▸ **Object position data**:
□ □ □
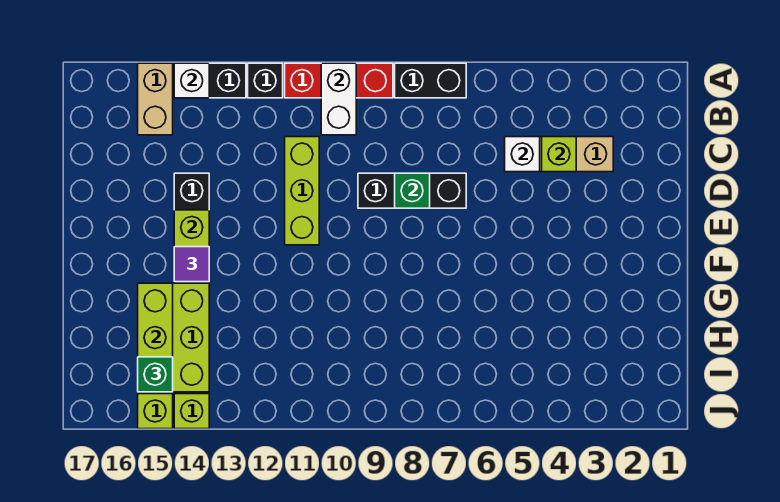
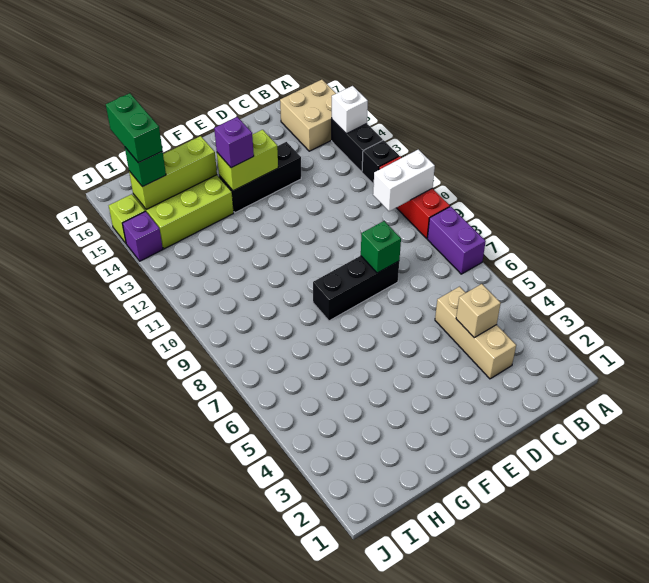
black 1x2 brick [395,63,466,98] -> purple 1x2 brick [427,206,486,274]
tan 1x2 brick [138,63,173,135] -> tan 2x2 brick [280,80,336,151]
lime 1x1 brick [542,137,576,172] -> tan 1x1 brick [456,284,501,338]
white 1x1 brick [505,137,540,172] -> none
lime 1x3 brick [285,137,319,245] -> none
black 1x3 brick [358,173,466,208] -> black 1x3 brick turned to [313,256,399,321]
purple 1x1 tile [174,247,209,282] -> purple 1x1 brick [214,117,254,168]
none -> green 1x2 brick [106,93,162,163]
lime 1x1 brick [174,394,209,429] -> purple 1x1 brick [122,211,163,261]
□ □ □
▸ **Work required**: What you return must match the records exactly, apart from the images, which are omitted.

▸ **Output for this task**:
black 1x2 brick [395,63,466,98] -> purple 1x2 brick [427,206,486,274]
tan 1x2 brick [138,63,173,135] -> tan 2x2 brick [280,80,336,151]
lime 1x1 brick [542,137,576,172] -> tan 1x1 brick [456,284,501,338]
white 1x1 brick [505,137,540,172] -> none
lime 1x3 brick [285,137,319,245] -> none
black 1x3 brick [358,173,466,208] -> black 1x3 brick turned to [313,256,399,321]
purple 1x1 tile [174,247,209,282] -> purple 1x1 brick [214,117,254,168]
none -> green 1x2 brick [106,93,162,163]
lime 1x1 brick [174,394,209,429] -> purple 1x1 brick [122,211,163,261]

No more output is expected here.